**DATA UNDER STUDY:**
- - - - - - -
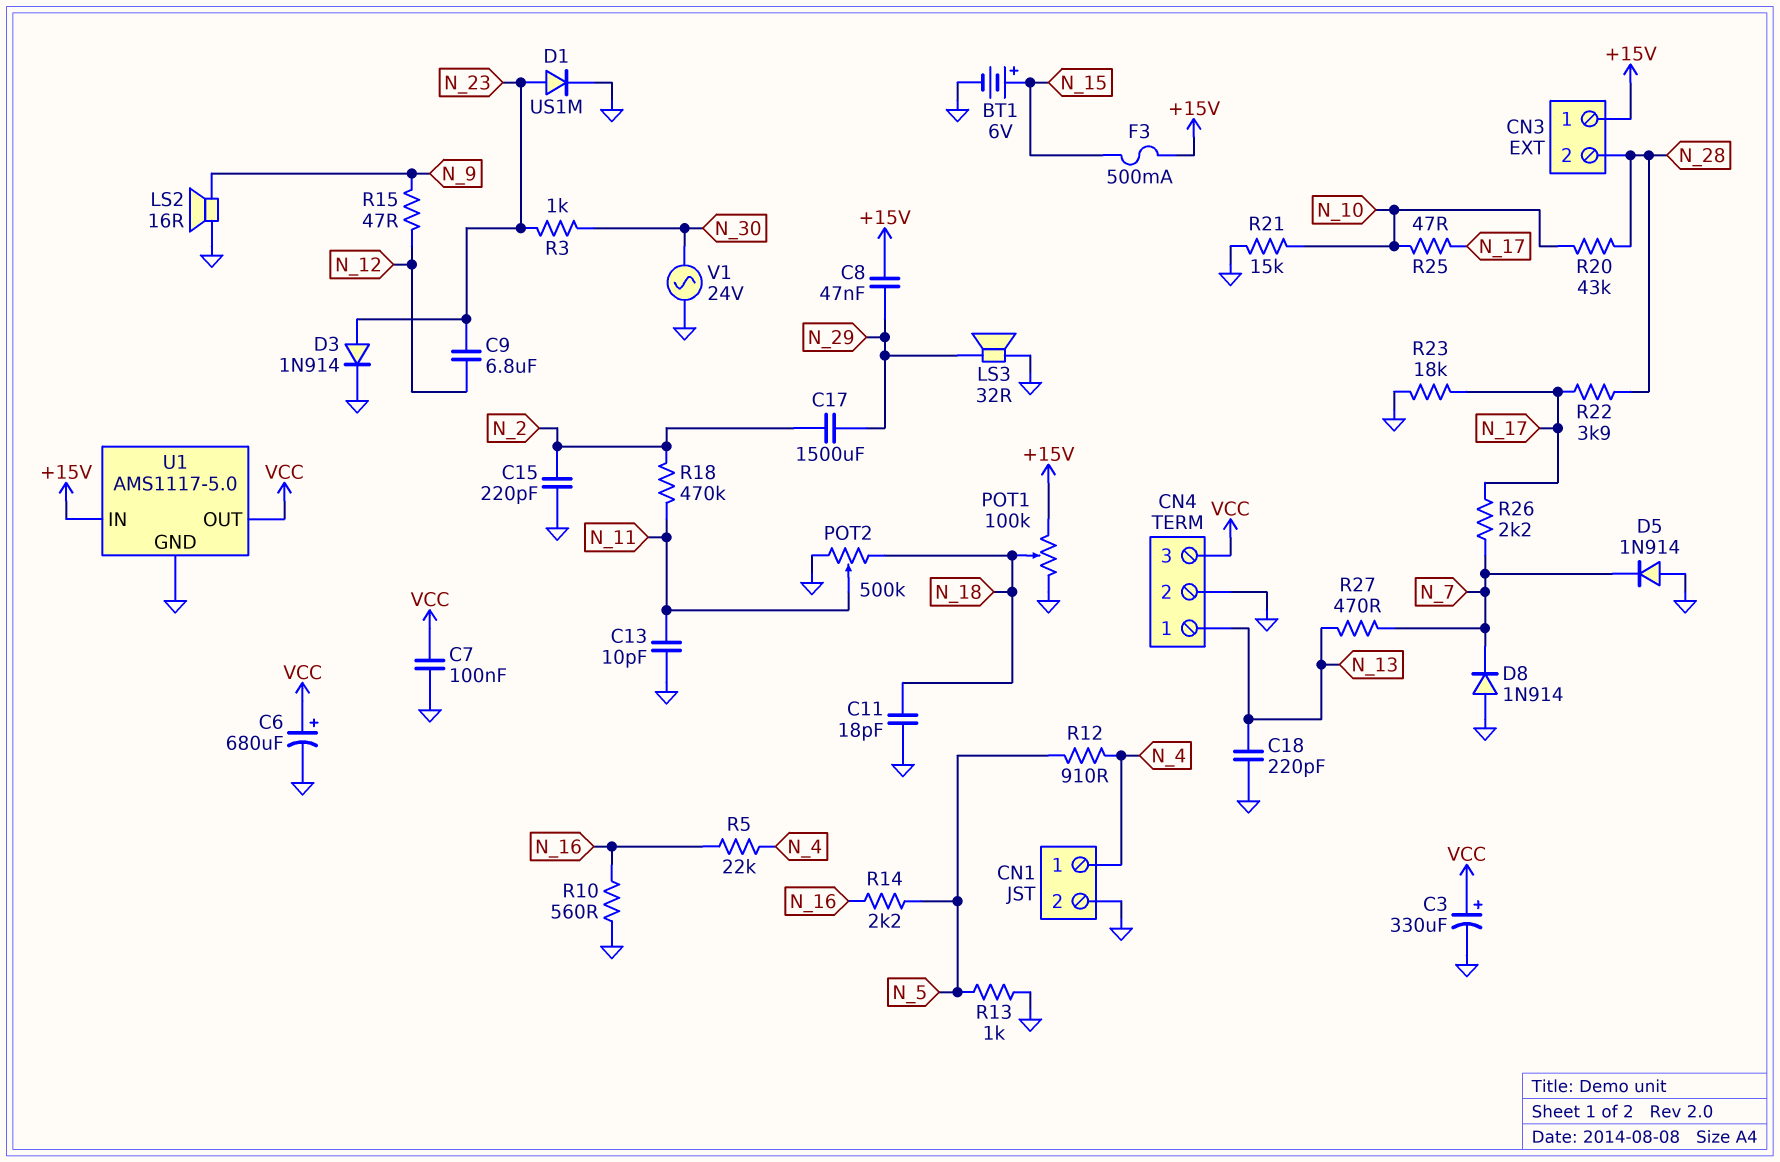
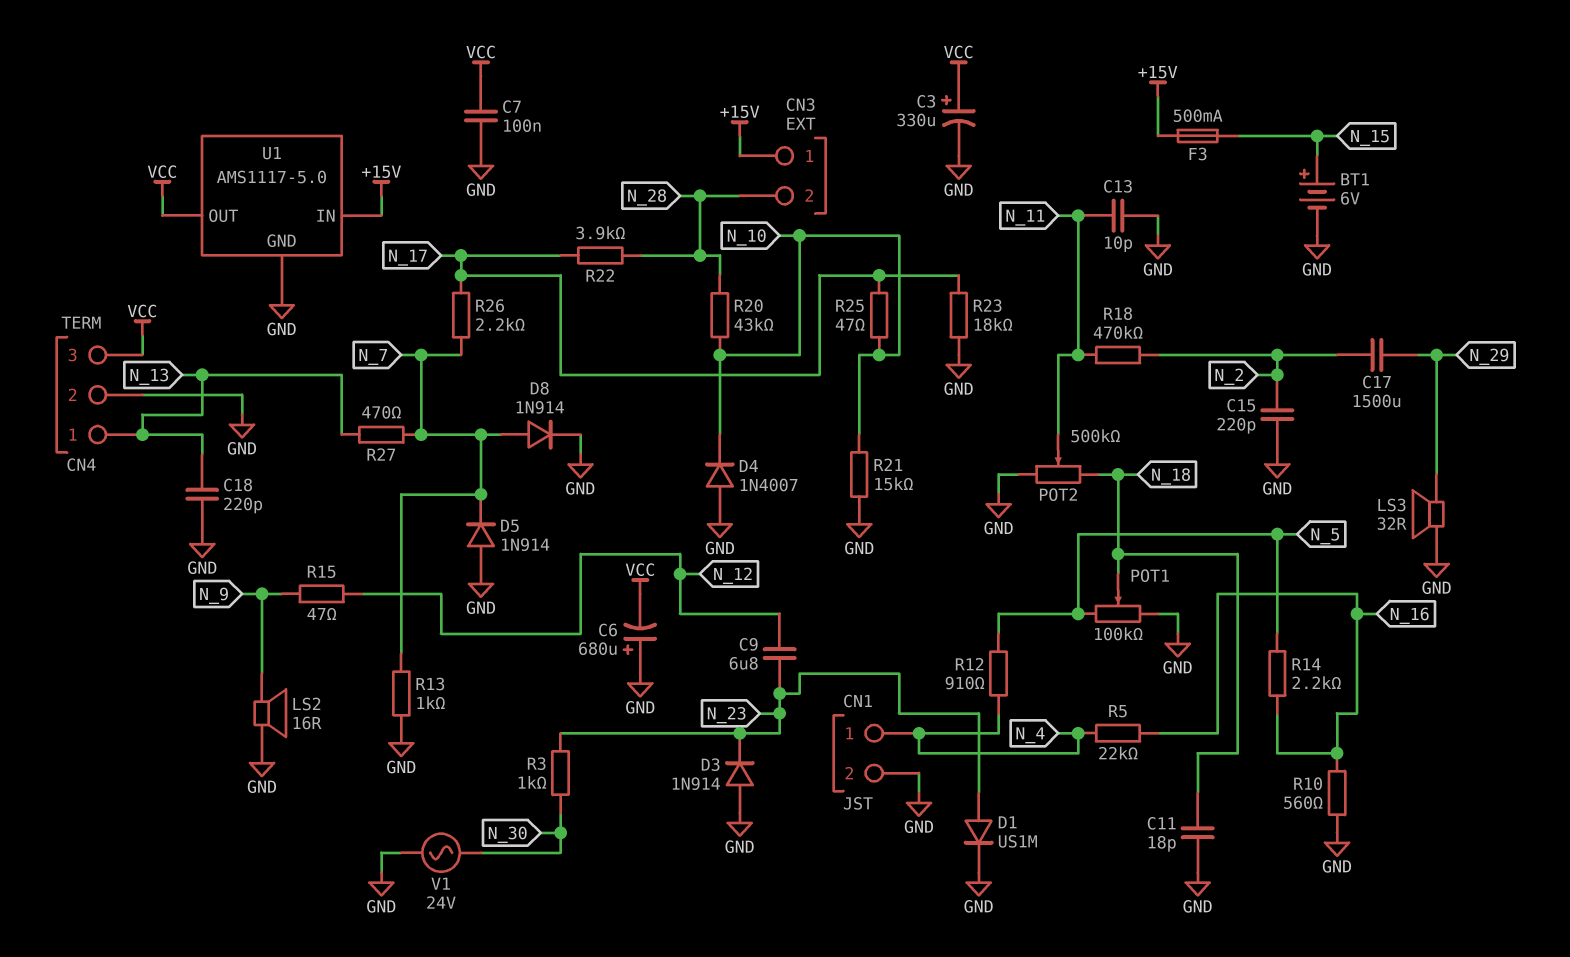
C6: 680uF (plus VCC, minus GND) -> 680uF (plus GND, minus VCC)
C8: 47nF (+15V, N_29) -> none
D3: diode 1N914 (A N_23, K GND) -> diode 1N914 (A GND, K N_23)
D4: none -> diode 1N4007 (A GND, K N_10)
D8: diode 1N914 (A GND, K N_7) -> diode 1N914 (A N_7, K GND)
POT1: 100k (+15V, GND, wiper N_18) -> 100k (GND, N_5, wiper N_18)
R13: 1k (GND, N_5) -> 1k (GND, N_7)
- - - - - - -
**PROBLEM STATEMENT:**
Find every line above where the word "diode" occurs, and copy that line.

**WRITTEN ANSWER:**
D3: diode 1N914 (A N_23, K GND) -> diode 1N914 (A GND, K N_23)
D4: none -> diode 1N4007 (A GND, K N_10)
D8: diode 1N914 (A GND, K N_7) -> diode 1N914 (A N_7, K GND)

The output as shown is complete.